Problem details.
Retype every entry word for word. Omit the pictures.

Dataset entries.
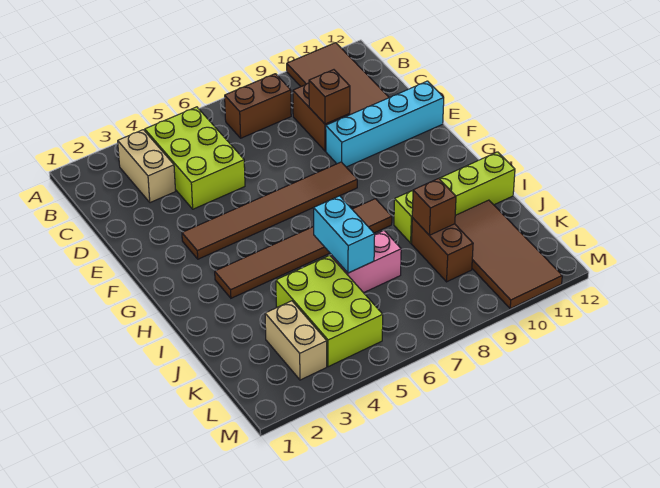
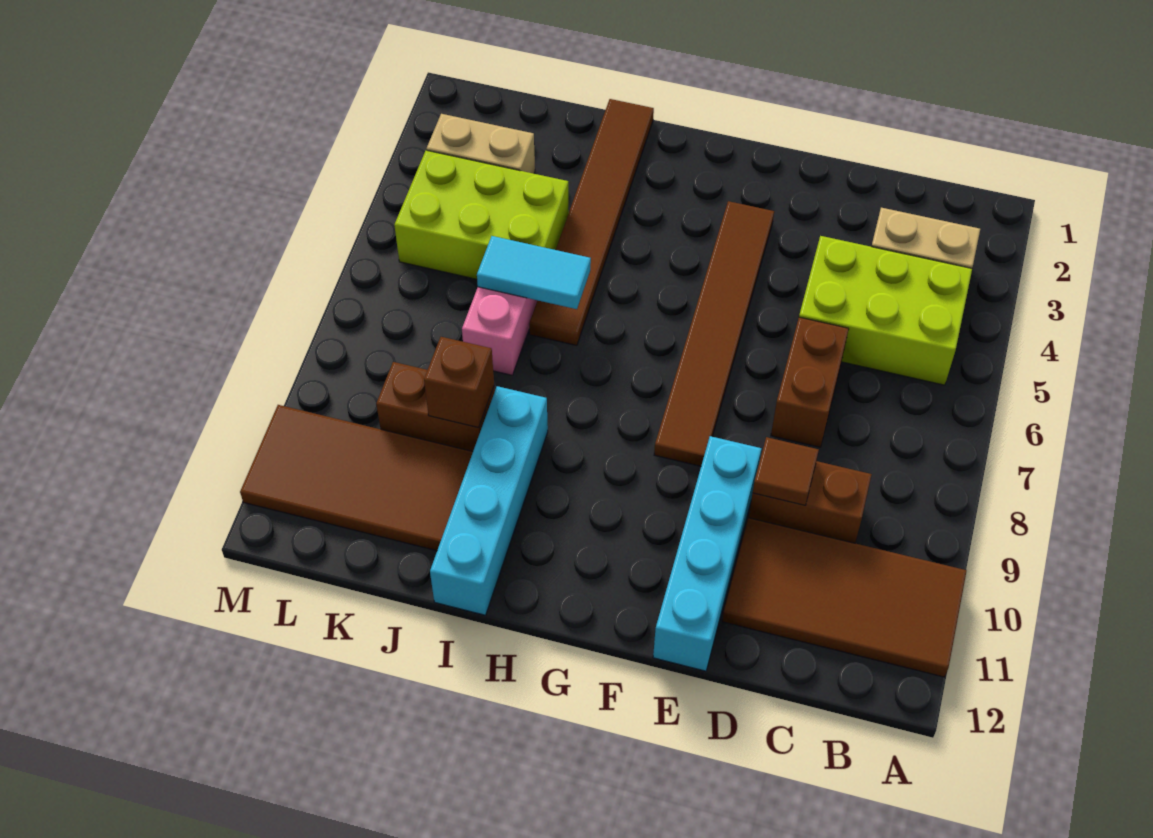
brown brick B7:B8 level 1 -> brown brick D6:D7 level 1
brown brick D9 level 2 -> brown tile D9 level 2
brown tile H3:H8 level 1 -> brown tile I1:I6 level 1
cyan brick I6:J6 level 2 -> cyan tile I6:J6 level 2
lime brick I9:I12 level 1 -> cyan brick I9:I12 level 1

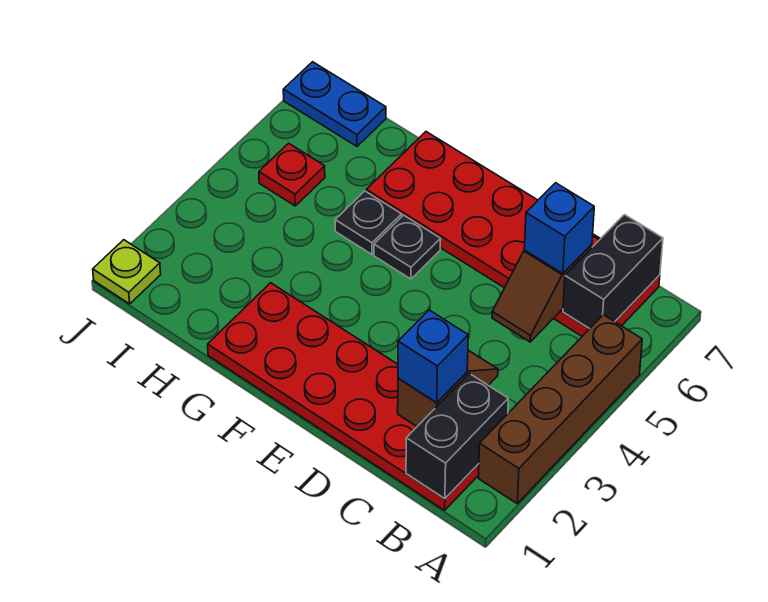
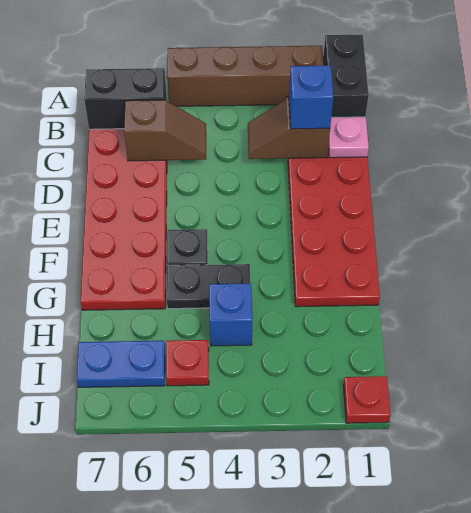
black brick B1:B2 level 2 -> black brick A1:B1 level 2
none -> pink plate C1 level 2
blue brick C6 level 3 -> blue brick H4 level 1
black plate G5 level 1 -> black plate G4:G5 level 1
blue plate I7:J7 level 1 -> blue plate I6:I7 level 1
lime plate J1 level 1 -> red plate J1 level 1

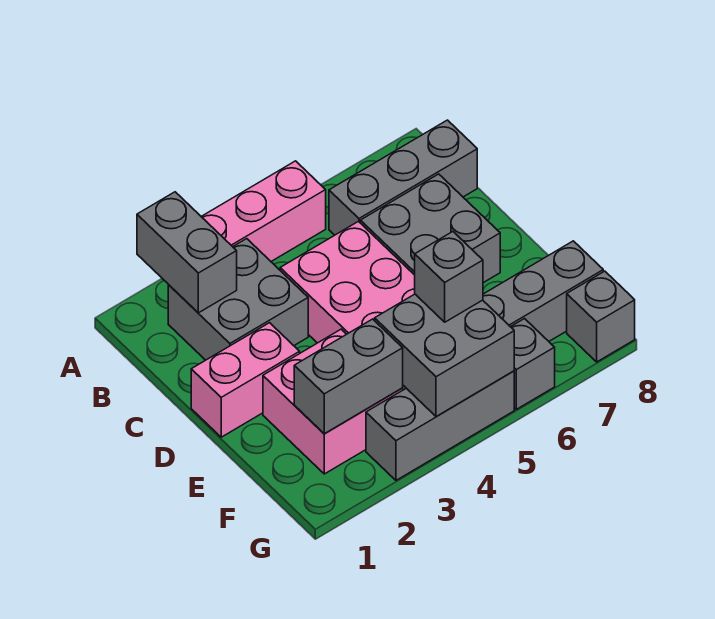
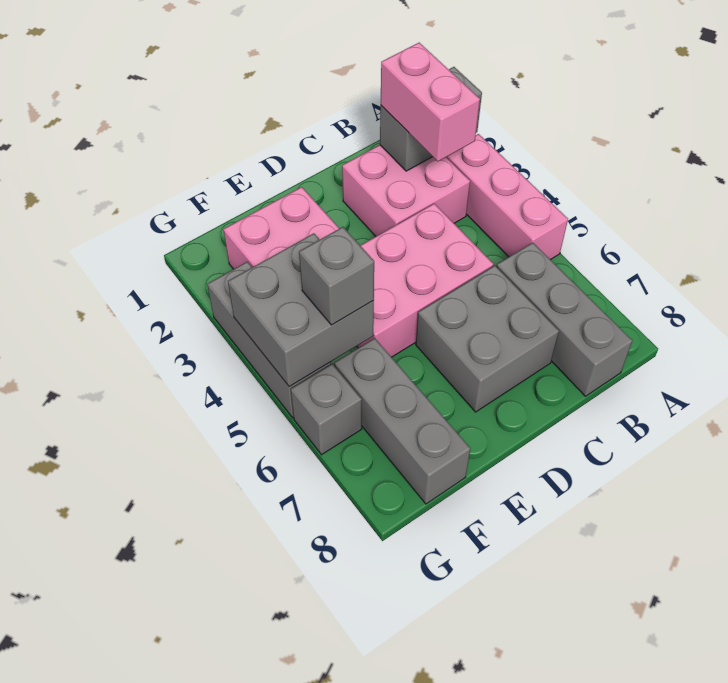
grey brick B2:C3 level 1 -> pink brick B2:C3 level 1
pink brick D1:D2 level 1 -> pink brick B2:B3 level 3
grey brick F2:F3 level 2 -> none
grey brick G8 level 1 -> none

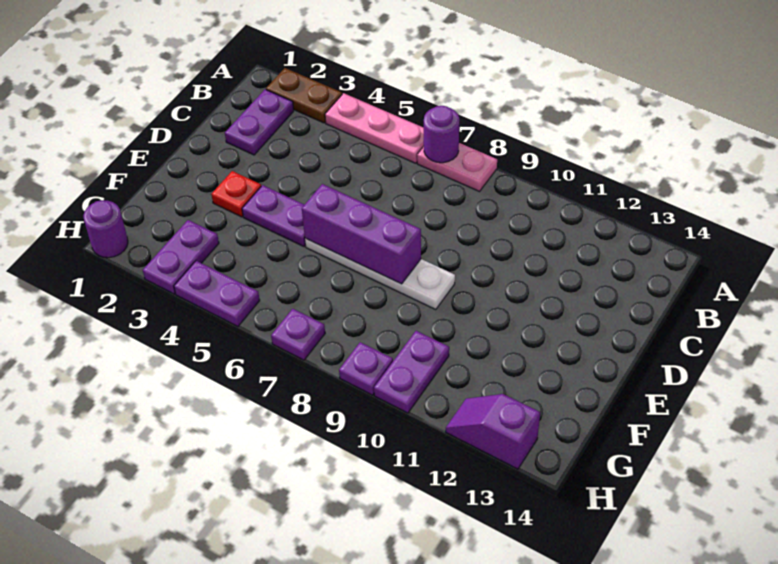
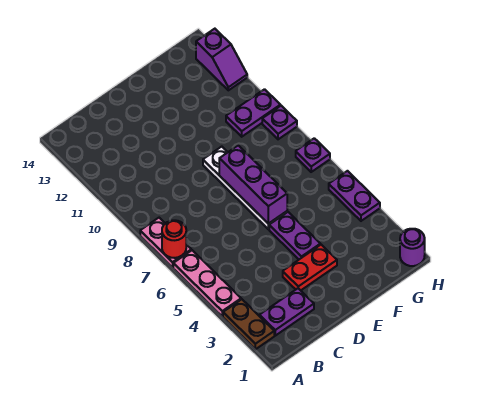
purple round brick A7 level 2 -> red round brick A7 level 2
red plate E3 level 1 -> red plate D3:E3 level 1
purple plate G3:H3 level 1 -> none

Answer for the task.
brown brick B7:B8 level 1 -> brown brick D6:D7 level 1
brown brick D9 level 2 -> brown tile D9 level 2
brown tile H3:H8 level 1 -> brown tile I1:I6 level 1
cyan brick I6:J6 level 2 -> cyan tile I6:J6 level 2
lime brick I9:I12 level 1 -> cyan brick I9:I12 level 1

black brick B1:B2 level 2 -> black brick A1:B1 level 2
none -> pink plate C1 level 2
blue brick C6 level 3 -> blue brick H4 level 1
black plate G5 level 1 -> black plate G4:G5 level 1
blue plate I7:J7 level 1 -> blue plate I6:I7 level 1
lime plate J1 level 1 -> red plate J1 level 1

grey brick B2:C3 level 1 -> pink brick B2:C3 level 1
pink brick D1:D2 level 1 -> pink brick B2:B3 level 3
grey brick F2:F3 level 2 -> none
grey brick G8 level 1 -> none

purple round brick A7 level 2 -> red round brick A7 level 2
red plate E3 level 1 -> red plate D3:E3 level 1
purple plate G3:H3 level 1 -> none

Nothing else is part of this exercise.